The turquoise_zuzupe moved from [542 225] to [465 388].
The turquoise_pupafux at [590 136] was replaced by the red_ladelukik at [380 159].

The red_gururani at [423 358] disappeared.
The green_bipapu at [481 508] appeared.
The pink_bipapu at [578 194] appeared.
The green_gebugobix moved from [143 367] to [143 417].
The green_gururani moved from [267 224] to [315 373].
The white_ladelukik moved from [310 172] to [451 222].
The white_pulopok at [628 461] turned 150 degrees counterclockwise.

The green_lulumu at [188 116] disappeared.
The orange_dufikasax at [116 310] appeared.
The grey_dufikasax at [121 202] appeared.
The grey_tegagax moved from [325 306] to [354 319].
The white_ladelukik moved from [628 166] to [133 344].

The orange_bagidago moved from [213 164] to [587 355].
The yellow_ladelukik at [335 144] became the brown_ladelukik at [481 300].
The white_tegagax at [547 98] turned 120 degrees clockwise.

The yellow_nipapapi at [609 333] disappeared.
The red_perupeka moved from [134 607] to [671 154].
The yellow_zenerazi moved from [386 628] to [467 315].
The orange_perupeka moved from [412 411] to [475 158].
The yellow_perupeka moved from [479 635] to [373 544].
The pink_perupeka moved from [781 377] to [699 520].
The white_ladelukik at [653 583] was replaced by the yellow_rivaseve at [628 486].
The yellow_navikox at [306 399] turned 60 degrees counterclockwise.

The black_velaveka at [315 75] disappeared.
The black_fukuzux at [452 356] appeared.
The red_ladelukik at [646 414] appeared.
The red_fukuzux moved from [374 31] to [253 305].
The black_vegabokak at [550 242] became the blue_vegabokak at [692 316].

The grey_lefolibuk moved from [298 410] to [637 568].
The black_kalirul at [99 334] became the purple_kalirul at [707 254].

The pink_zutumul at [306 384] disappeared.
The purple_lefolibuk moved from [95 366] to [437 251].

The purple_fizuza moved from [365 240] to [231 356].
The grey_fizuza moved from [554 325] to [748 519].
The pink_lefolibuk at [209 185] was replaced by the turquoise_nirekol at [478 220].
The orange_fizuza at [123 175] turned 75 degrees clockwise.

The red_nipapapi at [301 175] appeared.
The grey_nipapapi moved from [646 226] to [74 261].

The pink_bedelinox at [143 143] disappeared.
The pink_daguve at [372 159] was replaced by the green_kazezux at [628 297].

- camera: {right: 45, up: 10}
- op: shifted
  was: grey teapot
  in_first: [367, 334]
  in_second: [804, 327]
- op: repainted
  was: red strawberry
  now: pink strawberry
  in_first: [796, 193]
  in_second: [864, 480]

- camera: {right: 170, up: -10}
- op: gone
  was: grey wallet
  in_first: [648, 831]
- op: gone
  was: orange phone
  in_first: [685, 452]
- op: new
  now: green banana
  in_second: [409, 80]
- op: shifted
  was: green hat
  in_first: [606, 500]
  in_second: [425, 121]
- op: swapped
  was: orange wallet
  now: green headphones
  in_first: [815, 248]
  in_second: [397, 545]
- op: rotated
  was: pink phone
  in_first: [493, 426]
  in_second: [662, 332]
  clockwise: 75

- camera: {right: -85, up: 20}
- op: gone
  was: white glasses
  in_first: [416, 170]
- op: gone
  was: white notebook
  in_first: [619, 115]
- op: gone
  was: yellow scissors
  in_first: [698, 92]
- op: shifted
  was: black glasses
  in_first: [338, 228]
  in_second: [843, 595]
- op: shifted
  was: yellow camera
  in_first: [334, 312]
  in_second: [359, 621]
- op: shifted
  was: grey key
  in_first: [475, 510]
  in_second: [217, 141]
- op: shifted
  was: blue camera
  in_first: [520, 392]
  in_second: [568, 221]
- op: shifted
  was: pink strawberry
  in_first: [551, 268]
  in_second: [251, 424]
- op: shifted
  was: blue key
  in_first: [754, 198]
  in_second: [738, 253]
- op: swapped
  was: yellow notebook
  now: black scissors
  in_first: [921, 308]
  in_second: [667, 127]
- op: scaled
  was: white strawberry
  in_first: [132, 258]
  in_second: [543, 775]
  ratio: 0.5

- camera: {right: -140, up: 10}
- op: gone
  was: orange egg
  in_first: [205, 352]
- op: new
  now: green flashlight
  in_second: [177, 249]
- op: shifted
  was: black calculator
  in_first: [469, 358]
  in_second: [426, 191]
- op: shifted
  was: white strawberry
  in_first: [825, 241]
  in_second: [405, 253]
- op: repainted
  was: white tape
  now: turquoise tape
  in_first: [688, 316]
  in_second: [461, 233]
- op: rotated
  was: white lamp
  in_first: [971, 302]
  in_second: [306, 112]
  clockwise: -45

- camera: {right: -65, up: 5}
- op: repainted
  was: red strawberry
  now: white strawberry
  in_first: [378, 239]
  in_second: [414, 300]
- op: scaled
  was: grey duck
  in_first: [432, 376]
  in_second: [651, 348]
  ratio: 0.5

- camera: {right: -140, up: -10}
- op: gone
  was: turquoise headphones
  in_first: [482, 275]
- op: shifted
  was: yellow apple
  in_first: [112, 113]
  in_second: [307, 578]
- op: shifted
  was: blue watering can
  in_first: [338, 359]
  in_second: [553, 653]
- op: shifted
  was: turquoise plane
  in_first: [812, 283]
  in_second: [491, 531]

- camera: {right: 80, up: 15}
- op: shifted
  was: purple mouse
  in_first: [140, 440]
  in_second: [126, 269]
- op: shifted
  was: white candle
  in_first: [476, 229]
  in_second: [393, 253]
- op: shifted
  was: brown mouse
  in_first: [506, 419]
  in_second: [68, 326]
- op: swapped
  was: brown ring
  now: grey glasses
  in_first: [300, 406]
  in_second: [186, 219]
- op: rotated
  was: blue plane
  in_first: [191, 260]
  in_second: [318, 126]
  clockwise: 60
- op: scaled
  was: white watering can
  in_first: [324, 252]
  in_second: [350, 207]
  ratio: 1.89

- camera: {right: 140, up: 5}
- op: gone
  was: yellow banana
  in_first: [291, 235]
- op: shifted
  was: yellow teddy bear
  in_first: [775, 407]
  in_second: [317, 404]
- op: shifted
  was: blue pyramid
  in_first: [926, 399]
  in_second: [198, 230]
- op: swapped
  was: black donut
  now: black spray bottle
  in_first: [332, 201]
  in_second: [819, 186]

§ §

_AIM OF THE TASK_
Repeat each entry exactly.

_EXERCISE OUTPUT_
The turquoise_zuzupe moved from [542 225] to [465 388].
The turquoise_pupafux at [590 136] was replaced by the red_ladelukik at [380 159].

The red_gururani at [423 358] disappeared.
The green_bipapu at [481 508] appeared.
The pink_bipapu at [578 194] appeared.
The green_gebugobix moved from [143 367] to [143 417].
The green_gururani moved from [267 224] to [315 373].
The white_ladelukik moved from [310 172] to [451 222].
The white_pulopok at [628 461] turned 150 degrees counterclockwise.

The green_lulumu at [188 116] disappeared.
The orange_dufikasax at [116 310] appeared.
The grey_dufikasax at [121 202] appeared.
The grey_tegagax moved from [325 306] to [354 319].
The white_ladelukik moved from [628 166] to [133 344].

The orange_bagidago moved from [213 164] to [587 355].
The yellow_ladelukik at [335 144] became the brown_ladelukik at [481 300].
The white_tegagax at [547 98] turned 120 degrees clockwise.

The yellow_nipapapi at [609 333] disappeared.
The red_perupeka moved from [134 607] to [671 154].
The yellow_zenerazi moved from [386 628] to [467 315].
The orange_perupeka moved from [412 411] to [475 158].
The yellow_perupeka moved from [479 635] to [373 544].
The pink_perupeka moved from [781 377] to [699 520].
The white_ladelukik at [653 583] was replaced by the yellow_rivaseve at [628 486].
The yellow_navikox at [306 399] turned 60 degrees counterclockwise.

The black_velaveka at [315 75] disappeared.
The black_fukuzux at [452 356] appeared.
The red_ladelukik at [646 414] appeared.
The red_fukuzux moved from [374 31] to [253 305].
The black_vegabokak at [550 242] became the blue_vegabokak at [692 316].

The grey_lefolibuk moved from [298 410] to [637 568].
The black_kalirul at [99 334] became the purple_kalirul at [707 254].

The pink_zutumul at [306 384] disappeared.
The purple_lefolibuk moved from [95 366] to [437 251].

The purple_fizuza moved from [365 240] to [231 356].
The grey_fizuza moved from [554 325] to [748 519].
The pink_lefolibuk at [209 185] was replaced by the turquoise_nirekol at [478 220].
The orange_fizuza at [123 175] turned 75 degrees clockwise.

The red_nipapapi at [301 175] appeared.
The grey_nipapapi moved from [646 226] to [74 261].

The pink_bedelinox at [143 143] disappeared.
The pink_daguve at [372 159] was replaced by the green_kazezux at [628 297].

- camera: {right: 45, up: 10}
- op: shifted
  was: grey teapot
  in_first: [367, 334]
  in_second: [804, 327]
- op: repainted
  was: red strawberry
  now: pink strawberry
  in_first: [796, 193]
  in_second: [864, 480]

- camera: {right: 170, up: -10}
- op: gone
  was: grey wallet
  in_first: [648, 831]
- op: gone
  was: orange phone
  in_first: [685, 452]
- op: new
  now: green banana
  in_second: [409, 80]
- op: shifted
  was: green hat
  in_first: [606, 500]
  in_second: [425, 121]
- op: swapped
  was: orange wallet
  now: green headphones
  in_first: [815, 248]
  in_second: [397, 545]
- op: rotated
  was: pink phone
  in_first: [493, 426]
  in_second: [662, 332]
  clockwise: 75

- camera: {right: -85, up: 20}
- op: gone
  was: white glasses
  in_first: [416, 170]
- op: gone
  was: white notebook
  in_first: [619, 115]
- op: gone
  was: yellow scissors
  in_first: [698, 92]
- op: shifted
  was: black glasses
  in_first: [338, 228]
  in_second: [843, 595]
- op: shifted
  was: yellow camera
  in_first: [334, 312]
  in_second: [359, 621]
- op: shifted
  was: grey key
  in_first: [475, 510]
  in_second: [217, 141]
- op: shifted
  was: blue camera
  in_first: [520, 392]
  in_second: [568, 221]
- op: shifted
  was: pink strawberry
  in_first: [551, 268]
  in_second: [251, 424]
- op: shifted
  was: blue key
  in_first: [754, 198]
  in_second: [738, 253]
- op: swapped
  was: yellow notebook
  now: black scissors
  in_first: [921, 308]
  in_second: [667, 127]
- op: scaled
  was: white strawberry
  in_first: [132, 258]
  in_second: [543, 775]
  ratio: 0.5

- camera: {right: -140, up: 10}
- op: gone
  was: orange egg
  in_first: [205, 352]
- op: new
  now: green flashlight
  in_second: [177, 249]
- op: shifted
  was: black calculator
  in_first: [469, 358]
  in_second: [426, 191]
- op: shifted
  was: white strawberry
  in_first: [825, 241]
  in_second: [405, 253]
- op: repainted
  was: white tape
  now: turquoise tape
  in_first: [688, 316]
  in_second: [461, 233]
- op: rotated
  was: white lamp
  in_first: [971, 302]
  in_second: [306, 112]
  clockwise: -45

- camera: {right: -65, up: 5}
- op: repainted
  was: red strawberry
  now: white strawberry
  in_first: [378, 239]
  in_second: [414, 300]
- op: scaled
  was: grey duck
  in_first: [432, 376]
  in_second: [651, 348]
  ratio: 0.5

- camera: {right: -140, up: -10}
- op: gone
  was: turquoise headphones
  in_first: [482, 275]
- op: shifted
  was: yellow apple
  in_first: [112, 113]
  in_second: [307, 578]
- op: shifted
  was: blue watering can
  in_first: [338, 359]
  in_second: [553, 653]
- op: shifted
  was: turquoise plane
  in_first: [812, 283]
  in_second: [491, 531]

- camera: {right: 80, up: 15}
- op: shifted
  was: purple mouse
  in_first: [140, 440]
  in_second: [126, 269]
- op: shifted
  was: white candle
  in_first: [476, 229]
  in_second: [393, 253]
- op: shifted
  was: brown mouse
  in_first: [506, 419]
  in_second: [68, 326]
- op: swapped
  was: brown ring
  now: grey glasses
  in_first: [300, 406]
  in_second: [186, 219]
- op: rotated
  was: blue plane
  in_first: [191, 260]
  in_second: [318, 126]
  clockwise: 60
- op: scaled
  was: white watering can
  in_first: [324, 252]
  in_second: [350, 207]
  ratio: 1.89

- camera: {right: 140, up: 5}
- op: gone
  was: yellow banana
  in_first: [291, 235]
- op: shifted
  was: yellow teddy bear
  in_first: [775, 407]
  in_second: [317, 404]
- op: shifted
  was: blue pyramid
  in_first: [926, 399]
  in_second: [198, 230]
- op: swapped
  was: black donut
  now: black spray bottle
  in_first: [332, 201]
  in_second: [819, 186]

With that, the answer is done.